--- AVAILABLE DATA Enclosed Below ---

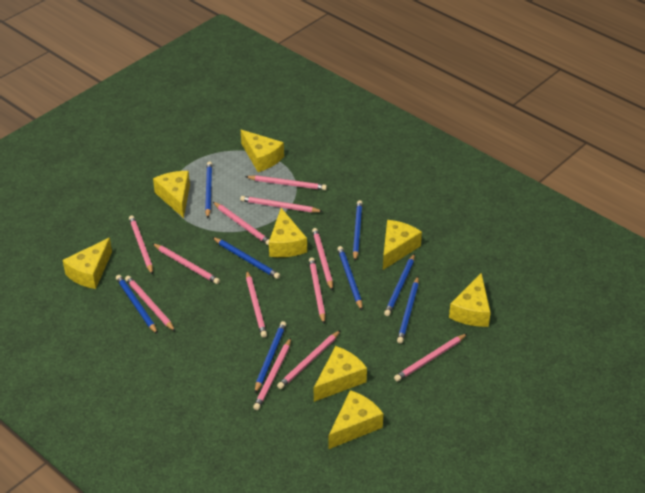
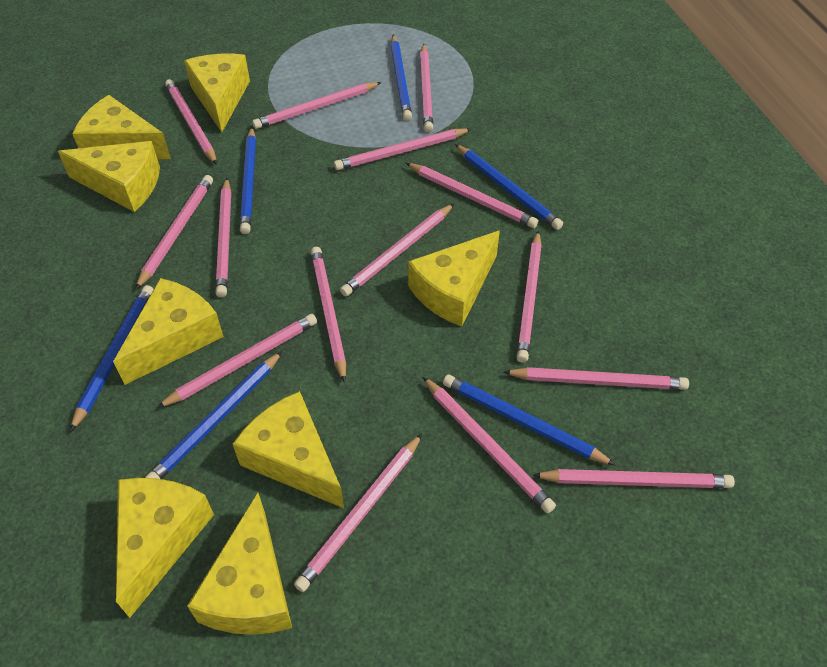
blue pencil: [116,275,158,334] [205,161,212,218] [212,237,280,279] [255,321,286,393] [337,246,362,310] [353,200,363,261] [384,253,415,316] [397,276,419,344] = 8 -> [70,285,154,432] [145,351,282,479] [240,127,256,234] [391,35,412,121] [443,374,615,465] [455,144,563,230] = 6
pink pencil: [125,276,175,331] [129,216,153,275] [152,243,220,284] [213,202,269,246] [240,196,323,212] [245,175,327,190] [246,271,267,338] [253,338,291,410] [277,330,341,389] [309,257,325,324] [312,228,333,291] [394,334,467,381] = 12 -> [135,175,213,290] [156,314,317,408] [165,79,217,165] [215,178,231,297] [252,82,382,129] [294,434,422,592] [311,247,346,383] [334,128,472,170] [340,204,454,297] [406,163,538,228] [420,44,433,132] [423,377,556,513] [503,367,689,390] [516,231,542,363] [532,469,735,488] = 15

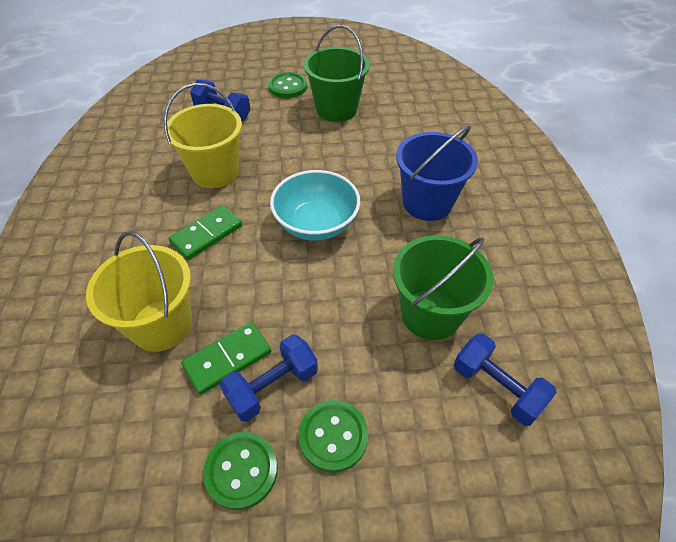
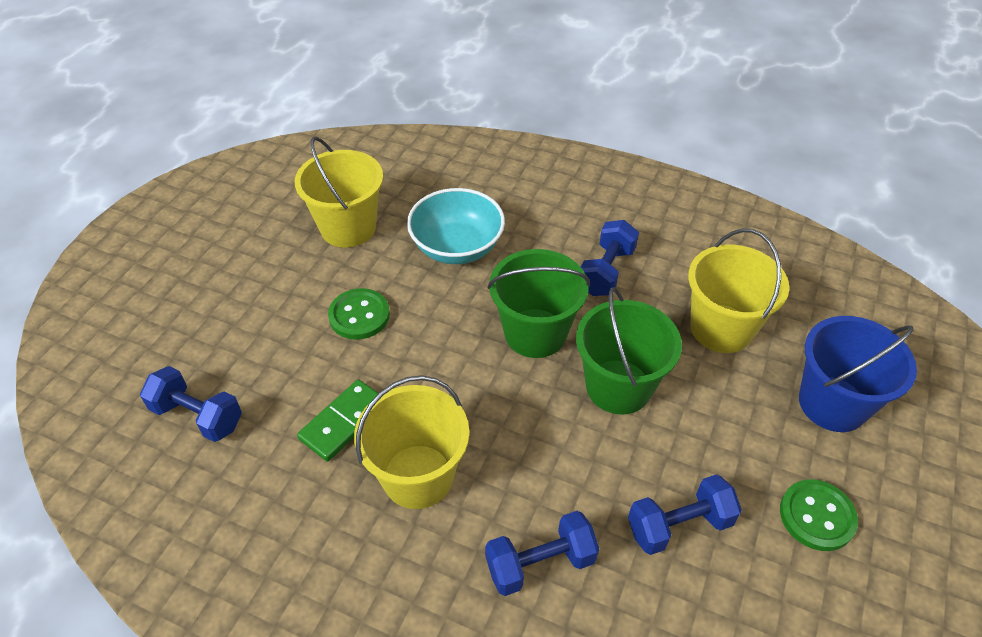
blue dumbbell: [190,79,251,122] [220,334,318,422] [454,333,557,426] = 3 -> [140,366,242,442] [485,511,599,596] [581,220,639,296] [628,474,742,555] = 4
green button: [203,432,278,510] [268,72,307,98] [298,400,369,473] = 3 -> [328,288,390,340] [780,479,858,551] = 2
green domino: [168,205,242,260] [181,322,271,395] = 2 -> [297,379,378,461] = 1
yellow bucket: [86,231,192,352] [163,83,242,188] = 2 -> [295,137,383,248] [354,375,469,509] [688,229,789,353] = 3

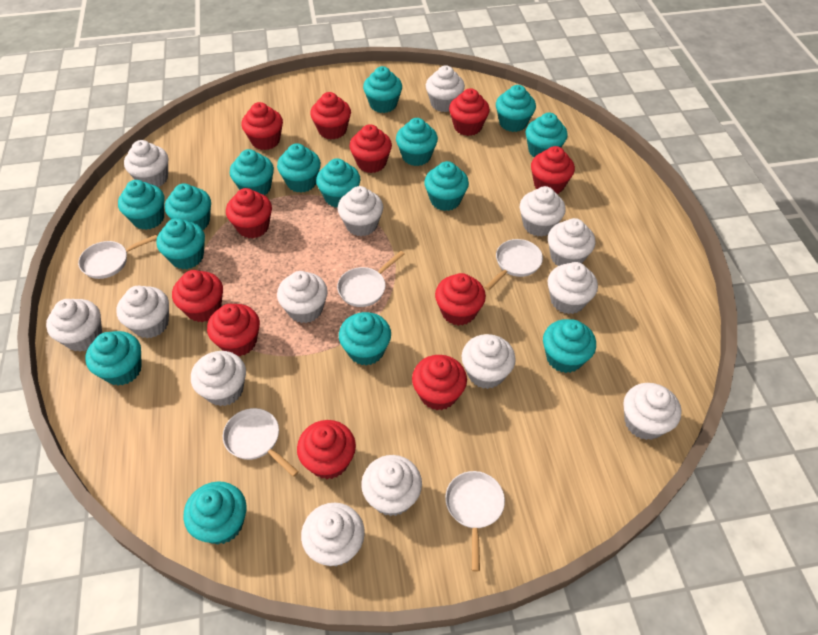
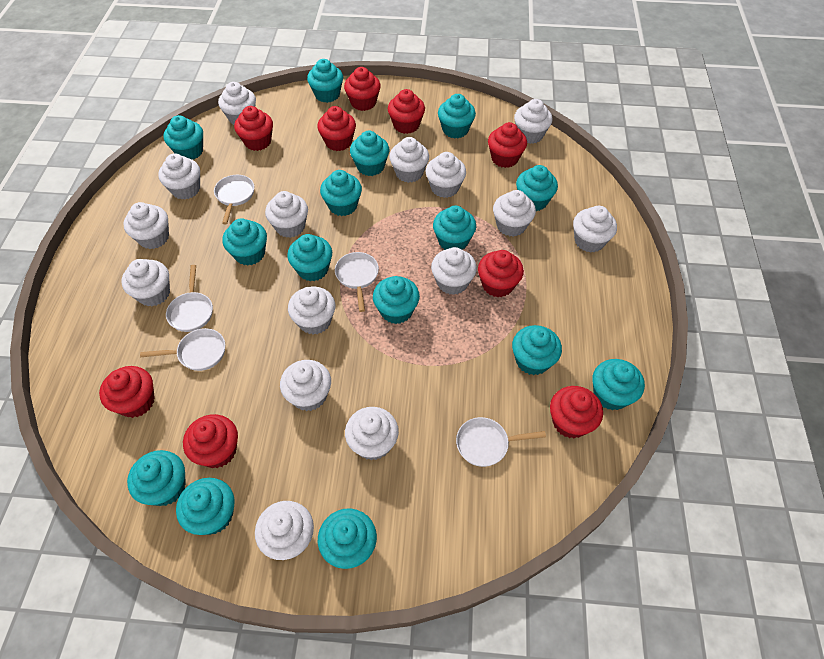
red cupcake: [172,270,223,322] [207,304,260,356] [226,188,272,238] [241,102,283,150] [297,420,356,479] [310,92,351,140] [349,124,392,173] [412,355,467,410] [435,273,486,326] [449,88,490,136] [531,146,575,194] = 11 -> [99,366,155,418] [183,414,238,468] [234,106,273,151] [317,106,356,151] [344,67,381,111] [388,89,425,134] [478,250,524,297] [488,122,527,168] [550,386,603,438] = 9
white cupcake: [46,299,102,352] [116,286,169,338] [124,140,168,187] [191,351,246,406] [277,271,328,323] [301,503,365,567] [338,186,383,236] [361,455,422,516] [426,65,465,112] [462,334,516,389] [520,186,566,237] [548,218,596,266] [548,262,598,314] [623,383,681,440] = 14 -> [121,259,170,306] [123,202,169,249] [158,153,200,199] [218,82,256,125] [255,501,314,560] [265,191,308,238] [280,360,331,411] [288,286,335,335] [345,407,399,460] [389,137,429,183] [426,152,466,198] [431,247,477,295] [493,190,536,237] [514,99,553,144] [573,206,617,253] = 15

--- End of Enclosed AVAILABLE DATA ---

What the answer must hold: all the data above, given again exactly, without pictures.

* TASK RESULT *
blue pencil: [116,275,158,334] [205,161,212,218] [212,237,280,279] [255,321,286,393] [337,246,362,310] [353,200,363,261] [384,253,415,316] [397,276,419,344] = 8 -> [70,285,154,432] [145,351,282,479] [240,127,256,234] [391,35,412,121] [443,374,615,465] [455,144,563,230] = 6
pink pencil: [125,276,175,331] [129,216,153,275] [152,243,220,284] [213,202,269,246] [240,196,323,212] [245,175,327,190] [246,271,267,338] [253,338,291,410] [277,330,341,389] [309,257,325,324] [312,228,333,291] [394,334,467,381] = 12 -> [135,175,213,290] [156,314,317,408] [165,79,217,165] [215,178,231,297] [252,82,382,129] [294,434,422,592] [311,247,346,383] [334,128,472,170] [340,204,454,297] [406,163,538,228] [420,44,433,132] [423,377,556,513] [503,367,689,390] [516,231,542,363] [532,469,735,488] = 15

blue dumbbell: [190,79,251,122] [220,334,318,422] [454,333,557,426] = 3 -> [140,366,242,442] [485,511,599,596] [581,220,639,296] [628,474,742,555] = 4
green button: [203,432,278,510] [268,72,307,98] [298,400,369,473] = 3 -> [328,288,390,340] [780,479,858,551] = 2
green domino: [168,205,242,260] [181,322,271,395] = 2 -> [297,379,378,461] = 1
yellow bucket: [86,231,192,352] [163,83,242,188] = 2 -> [295,137,383,248] [354,375,469,509] [688,229,789,353] = 3

red cupcake: [172,270,223,322] [207,304,260,356] [226,188,272,238] [241,102,283,150] [297,420,356,479] [310,92,351,140] [349,124,392,173] [412,355,467,410] [435,273,486,326] [449,88,490,136] [531,146,575,194] = 11 -> [99,366,155,418] [183,414,238,468] [234,106,273,151] [317,106,356,151] [344,67,381,111] [388,89,425,134] [478,250,524,297] [488,122,527,168] [550,386,603,438] = 9
white cupcake: [46,299,102,352] [116,286,169,338] [124,140,168,187] [191,351,246,406] [277,271,328,323] [301,503,365,567] [338,186,383,236] [361,455,422,516] [426,65,465,112] [462,334,516,389] [520,186,566,237] [548,218,596,266] [548,262,598,314] [623,383,681,440] = 14 -> [121,259,170,306] [123,202,169,249] [158,153,200,199] [218,82,256,125] [255,501,314,560] [265,191,308,238] [280,360,331,411] [288,286,335,335] [345,407,399,460] [389,137,429,183] [426,152,466,198] [431,247,477,295] [493,190,536,237] [514,99,553,144] [573,206,617,253] = 15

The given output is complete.